*** Opening SOURCE RECORDS ***
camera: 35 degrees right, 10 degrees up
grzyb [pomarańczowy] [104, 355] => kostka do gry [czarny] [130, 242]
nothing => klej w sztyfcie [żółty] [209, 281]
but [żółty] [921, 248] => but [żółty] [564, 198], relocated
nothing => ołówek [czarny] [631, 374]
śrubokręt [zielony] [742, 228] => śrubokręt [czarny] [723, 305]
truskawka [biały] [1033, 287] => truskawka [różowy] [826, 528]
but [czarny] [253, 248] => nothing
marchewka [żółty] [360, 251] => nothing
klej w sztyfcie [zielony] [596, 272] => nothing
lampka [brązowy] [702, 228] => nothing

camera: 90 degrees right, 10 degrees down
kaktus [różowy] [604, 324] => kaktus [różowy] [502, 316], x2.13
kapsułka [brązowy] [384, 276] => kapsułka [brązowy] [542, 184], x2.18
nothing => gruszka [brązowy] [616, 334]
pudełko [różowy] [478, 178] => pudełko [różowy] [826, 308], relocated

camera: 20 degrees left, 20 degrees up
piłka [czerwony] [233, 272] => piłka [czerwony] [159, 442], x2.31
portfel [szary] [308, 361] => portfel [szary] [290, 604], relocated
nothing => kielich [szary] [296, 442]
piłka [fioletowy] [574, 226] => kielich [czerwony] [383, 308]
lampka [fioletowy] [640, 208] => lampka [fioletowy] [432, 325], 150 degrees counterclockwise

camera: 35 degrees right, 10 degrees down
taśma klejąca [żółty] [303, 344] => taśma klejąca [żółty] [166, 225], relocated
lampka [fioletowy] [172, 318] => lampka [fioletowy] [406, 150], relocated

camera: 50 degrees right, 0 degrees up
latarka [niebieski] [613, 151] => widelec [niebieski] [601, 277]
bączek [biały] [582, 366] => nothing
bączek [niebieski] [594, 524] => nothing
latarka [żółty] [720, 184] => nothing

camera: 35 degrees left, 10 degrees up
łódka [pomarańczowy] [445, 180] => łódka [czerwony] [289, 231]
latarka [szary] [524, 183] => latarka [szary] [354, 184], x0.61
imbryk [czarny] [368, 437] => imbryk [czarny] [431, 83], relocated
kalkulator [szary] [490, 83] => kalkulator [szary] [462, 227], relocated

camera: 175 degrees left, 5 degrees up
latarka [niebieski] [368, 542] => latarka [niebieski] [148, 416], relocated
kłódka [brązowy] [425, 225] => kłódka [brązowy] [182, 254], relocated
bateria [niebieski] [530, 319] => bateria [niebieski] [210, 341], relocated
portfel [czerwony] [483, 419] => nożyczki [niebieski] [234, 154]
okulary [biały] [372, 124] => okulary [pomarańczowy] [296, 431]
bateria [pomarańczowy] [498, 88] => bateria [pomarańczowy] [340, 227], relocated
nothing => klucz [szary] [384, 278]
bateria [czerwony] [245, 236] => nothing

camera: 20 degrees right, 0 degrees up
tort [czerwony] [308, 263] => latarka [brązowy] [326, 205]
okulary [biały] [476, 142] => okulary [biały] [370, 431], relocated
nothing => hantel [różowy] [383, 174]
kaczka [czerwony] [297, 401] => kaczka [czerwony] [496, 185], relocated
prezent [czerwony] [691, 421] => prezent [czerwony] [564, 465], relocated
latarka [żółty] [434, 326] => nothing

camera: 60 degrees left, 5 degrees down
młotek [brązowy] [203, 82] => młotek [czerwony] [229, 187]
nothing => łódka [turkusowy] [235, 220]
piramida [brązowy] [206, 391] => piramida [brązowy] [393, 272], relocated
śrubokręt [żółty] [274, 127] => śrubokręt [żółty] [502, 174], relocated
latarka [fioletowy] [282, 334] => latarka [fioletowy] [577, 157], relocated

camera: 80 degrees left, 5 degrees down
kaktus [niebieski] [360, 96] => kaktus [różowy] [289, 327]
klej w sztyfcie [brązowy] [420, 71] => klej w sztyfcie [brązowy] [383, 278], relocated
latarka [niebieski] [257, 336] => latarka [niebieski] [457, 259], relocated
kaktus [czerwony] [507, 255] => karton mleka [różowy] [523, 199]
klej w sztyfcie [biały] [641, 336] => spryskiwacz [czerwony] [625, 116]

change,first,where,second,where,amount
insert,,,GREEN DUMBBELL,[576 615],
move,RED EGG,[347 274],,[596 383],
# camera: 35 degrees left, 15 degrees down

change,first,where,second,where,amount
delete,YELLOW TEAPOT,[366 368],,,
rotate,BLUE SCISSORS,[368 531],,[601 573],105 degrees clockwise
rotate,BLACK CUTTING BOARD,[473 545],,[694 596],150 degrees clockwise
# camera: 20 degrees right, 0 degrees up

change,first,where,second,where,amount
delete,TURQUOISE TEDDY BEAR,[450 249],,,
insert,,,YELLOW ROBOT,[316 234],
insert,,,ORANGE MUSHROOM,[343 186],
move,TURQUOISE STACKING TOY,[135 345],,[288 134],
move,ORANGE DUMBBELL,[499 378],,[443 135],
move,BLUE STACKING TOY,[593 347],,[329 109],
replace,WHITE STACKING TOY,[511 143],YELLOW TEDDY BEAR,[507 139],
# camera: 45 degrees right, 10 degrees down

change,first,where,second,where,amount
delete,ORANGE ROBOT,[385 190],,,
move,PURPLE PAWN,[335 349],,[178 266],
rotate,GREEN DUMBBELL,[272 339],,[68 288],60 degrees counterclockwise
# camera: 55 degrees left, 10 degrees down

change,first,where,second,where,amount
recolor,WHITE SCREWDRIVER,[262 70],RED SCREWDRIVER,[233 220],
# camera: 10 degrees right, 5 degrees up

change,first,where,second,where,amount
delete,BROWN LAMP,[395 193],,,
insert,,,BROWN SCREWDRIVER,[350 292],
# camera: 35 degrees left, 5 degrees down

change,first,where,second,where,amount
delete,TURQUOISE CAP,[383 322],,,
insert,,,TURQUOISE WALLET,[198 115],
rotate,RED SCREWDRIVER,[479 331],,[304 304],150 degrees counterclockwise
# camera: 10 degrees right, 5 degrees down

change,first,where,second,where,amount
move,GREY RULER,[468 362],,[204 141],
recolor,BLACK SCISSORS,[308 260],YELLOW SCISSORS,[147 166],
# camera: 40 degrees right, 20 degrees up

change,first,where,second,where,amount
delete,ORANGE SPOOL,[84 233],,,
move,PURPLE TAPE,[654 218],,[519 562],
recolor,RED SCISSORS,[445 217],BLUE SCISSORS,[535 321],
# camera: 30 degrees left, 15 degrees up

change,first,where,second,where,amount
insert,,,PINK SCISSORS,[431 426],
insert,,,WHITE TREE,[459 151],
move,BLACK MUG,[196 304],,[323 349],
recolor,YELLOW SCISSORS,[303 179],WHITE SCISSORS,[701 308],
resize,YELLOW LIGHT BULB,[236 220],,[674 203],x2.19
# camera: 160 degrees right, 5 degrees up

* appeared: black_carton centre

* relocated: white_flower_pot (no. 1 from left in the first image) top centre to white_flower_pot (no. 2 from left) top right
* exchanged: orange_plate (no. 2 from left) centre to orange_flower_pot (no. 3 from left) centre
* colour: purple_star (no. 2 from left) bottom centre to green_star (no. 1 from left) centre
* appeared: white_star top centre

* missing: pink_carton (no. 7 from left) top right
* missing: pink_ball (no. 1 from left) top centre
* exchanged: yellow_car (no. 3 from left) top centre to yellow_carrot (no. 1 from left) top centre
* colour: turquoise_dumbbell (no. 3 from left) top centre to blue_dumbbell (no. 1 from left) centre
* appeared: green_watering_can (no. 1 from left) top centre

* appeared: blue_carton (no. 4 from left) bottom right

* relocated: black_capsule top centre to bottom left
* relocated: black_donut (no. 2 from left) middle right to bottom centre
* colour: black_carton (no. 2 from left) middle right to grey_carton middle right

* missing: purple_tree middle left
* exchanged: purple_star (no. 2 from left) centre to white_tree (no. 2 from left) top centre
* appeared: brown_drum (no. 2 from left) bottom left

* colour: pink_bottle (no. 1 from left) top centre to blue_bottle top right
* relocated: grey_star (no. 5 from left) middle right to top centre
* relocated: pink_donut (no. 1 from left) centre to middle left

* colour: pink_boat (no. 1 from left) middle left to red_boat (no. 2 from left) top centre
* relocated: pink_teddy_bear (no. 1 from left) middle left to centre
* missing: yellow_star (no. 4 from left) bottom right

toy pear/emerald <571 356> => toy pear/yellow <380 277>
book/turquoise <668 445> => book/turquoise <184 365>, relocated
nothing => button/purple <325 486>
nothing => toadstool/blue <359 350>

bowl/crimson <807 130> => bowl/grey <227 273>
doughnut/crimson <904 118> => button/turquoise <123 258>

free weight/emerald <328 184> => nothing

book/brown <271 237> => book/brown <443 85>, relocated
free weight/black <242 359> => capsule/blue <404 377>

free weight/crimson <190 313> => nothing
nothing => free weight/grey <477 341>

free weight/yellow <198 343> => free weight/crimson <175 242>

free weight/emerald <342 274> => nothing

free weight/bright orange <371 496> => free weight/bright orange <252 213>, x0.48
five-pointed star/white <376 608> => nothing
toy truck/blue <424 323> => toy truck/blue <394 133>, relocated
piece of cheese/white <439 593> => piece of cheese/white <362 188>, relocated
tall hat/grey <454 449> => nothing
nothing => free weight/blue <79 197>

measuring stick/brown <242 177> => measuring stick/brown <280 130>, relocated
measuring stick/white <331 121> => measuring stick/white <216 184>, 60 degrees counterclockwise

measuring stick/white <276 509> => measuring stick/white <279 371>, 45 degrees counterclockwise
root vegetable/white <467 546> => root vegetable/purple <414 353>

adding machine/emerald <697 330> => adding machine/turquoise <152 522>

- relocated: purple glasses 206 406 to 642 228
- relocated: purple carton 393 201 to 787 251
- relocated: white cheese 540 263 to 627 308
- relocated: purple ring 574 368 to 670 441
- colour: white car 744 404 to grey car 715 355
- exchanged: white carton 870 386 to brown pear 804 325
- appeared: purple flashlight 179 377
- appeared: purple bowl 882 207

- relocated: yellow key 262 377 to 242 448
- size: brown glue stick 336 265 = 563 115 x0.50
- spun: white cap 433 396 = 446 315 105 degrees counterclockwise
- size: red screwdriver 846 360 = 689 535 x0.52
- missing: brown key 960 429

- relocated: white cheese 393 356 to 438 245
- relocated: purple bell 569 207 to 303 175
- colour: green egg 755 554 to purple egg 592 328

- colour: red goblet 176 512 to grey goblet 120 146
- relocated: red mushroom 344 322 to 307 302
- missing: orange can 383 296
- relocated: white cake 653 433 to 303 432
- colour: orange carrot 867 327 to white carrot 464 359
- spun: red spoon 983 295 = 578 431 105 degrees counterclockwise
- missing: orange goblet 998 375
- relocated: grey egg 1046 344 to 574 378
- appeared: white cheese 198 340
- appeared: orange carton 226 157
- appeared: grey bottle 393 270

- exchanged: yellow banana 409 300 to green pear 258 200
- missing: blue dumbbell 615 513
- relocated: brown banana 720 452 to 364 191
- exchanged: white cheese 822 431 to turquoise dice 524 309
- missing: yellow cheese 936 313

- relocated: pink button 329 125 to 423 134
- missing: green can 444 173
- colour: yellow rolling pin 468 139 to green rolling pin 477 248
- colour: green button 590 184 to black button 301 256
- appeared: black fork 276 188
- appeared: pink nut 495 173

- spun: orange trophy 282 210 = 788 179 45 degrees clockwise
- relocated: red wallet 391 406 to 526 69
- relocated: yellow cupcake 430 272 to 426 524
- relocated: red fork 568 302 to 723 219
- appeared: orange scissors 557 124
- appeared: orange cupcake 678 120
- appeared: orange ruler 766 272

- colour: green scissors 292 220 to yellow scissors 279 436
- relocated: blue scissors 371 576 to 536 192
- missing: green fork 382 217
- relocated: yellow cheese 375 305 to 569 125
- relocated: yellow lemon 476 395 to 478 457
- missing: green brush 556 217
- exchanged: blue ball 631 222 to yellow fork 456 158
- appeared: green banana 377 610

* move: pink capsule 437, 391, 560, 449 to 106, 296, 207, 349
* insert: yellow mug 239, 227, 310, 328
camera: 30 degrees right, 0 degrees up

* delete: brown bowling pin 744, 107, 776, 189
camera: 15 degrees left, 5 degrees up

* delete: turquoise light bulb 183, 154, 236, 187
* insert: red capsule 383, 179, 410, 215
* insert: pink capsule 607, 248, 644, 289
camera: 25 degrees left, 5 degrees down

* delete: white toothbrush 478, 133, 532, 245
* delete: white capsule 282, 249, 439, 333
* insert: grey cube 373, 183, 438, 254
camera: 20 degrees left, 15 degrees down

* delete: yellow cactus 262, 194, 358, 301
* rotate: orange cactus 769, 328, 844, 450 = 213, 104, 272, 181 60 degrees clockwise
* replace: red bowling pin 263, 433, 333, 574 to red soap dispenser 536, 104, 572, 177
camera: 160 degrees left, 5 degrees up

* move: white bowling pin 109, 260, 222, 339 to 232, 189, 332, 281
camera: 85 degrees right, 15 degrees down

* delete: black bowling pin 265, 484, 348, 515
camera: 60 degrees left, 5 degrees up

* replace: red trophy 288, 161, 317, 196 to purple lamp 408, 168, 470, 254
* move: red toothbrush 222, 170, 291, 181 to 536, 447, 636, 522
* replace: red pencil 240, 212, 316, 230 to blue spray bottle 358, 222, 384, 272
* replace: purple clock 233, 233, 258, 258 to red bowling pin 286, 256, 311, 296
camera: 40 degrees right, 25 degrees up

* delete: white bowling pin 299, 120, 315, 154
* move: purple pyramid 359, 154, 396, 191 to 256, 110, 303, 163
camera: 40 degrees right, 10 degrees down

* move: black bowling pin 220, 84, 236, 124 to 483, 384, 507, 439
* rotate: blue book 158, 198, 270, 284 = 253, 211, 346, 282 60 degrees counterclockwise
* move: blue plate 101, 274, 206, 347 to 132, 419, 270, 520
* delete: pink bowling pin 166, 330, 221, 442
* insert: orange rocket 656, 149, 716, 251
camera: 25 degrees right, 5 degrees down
*** Closing SOURCE RECORDS ***
**PROBLEM DETAILS**: Could you restate word for word the lines above from the one containing "- colour: white" through the one containing "- appeared: purple flashlight 179 377", both included, and nothing else?

**OUTPUT OF THE EXERCISE**:
- colour: white car 744 404 to grey car 715 355
- exchanged: white carton 870 386 to brown pear 804 325
- appeared: purple flashlight 179 377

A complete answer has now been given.